Data records START

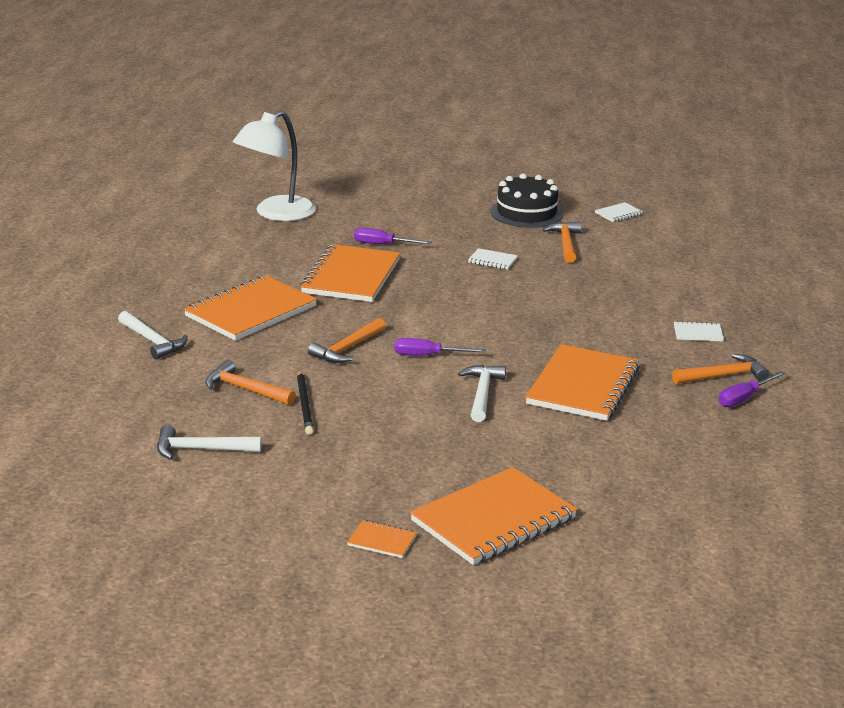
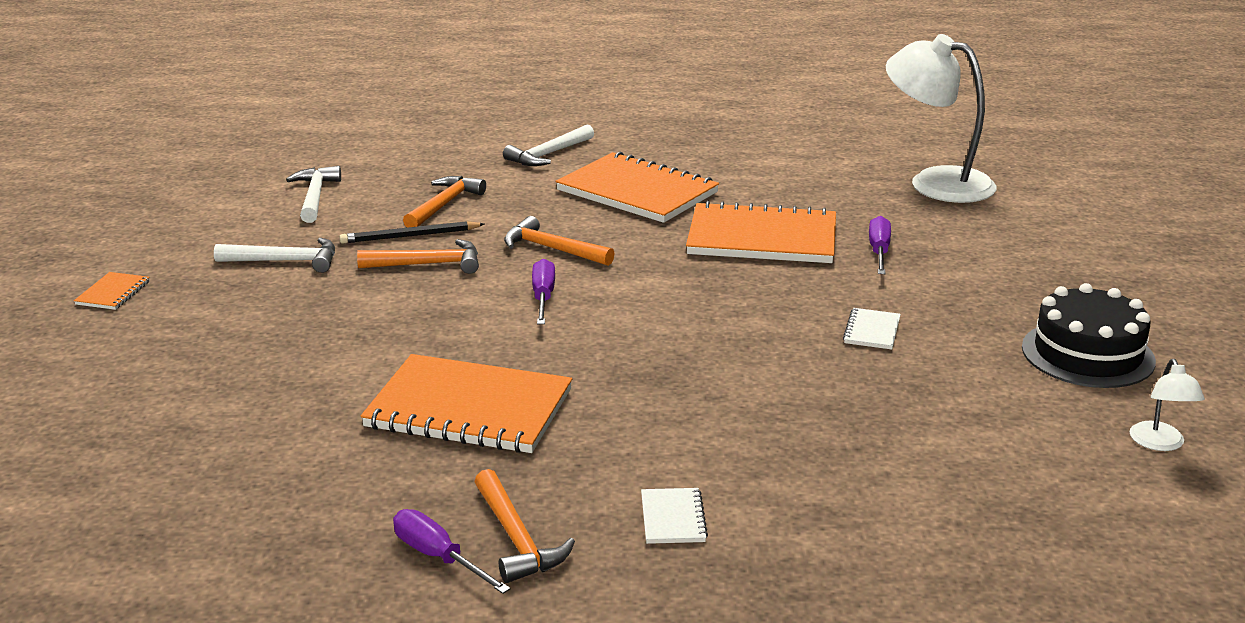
camera: 85 degrees right, 0 degrees up
(482, 394) = (441, 336): white hammer -> white hammer (285, 261)
(493, 519) = (134, 352): orange notebook -> none
(565, 243) = (980, 391): orange hammer -> orange hammer (428, 264)
(618, 214) = (1160, 444): white notebook -> white lamp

Data records END

• [Task to complete]: Send back every record exactly as it stands, except the pictures.

• [Solved exercise]:
camera: 85 degrees right, 0 degrees up
(482, 394) = (441, 336): white hammer -> white hammer (285, 261)
(493, 519) = (134, 352): orange notebook -> none
(565, 243) = (980, 391): orange hammer -> orange hammer (428, 264)
(618, 214) = (1160, 444): white notebook -> white lamp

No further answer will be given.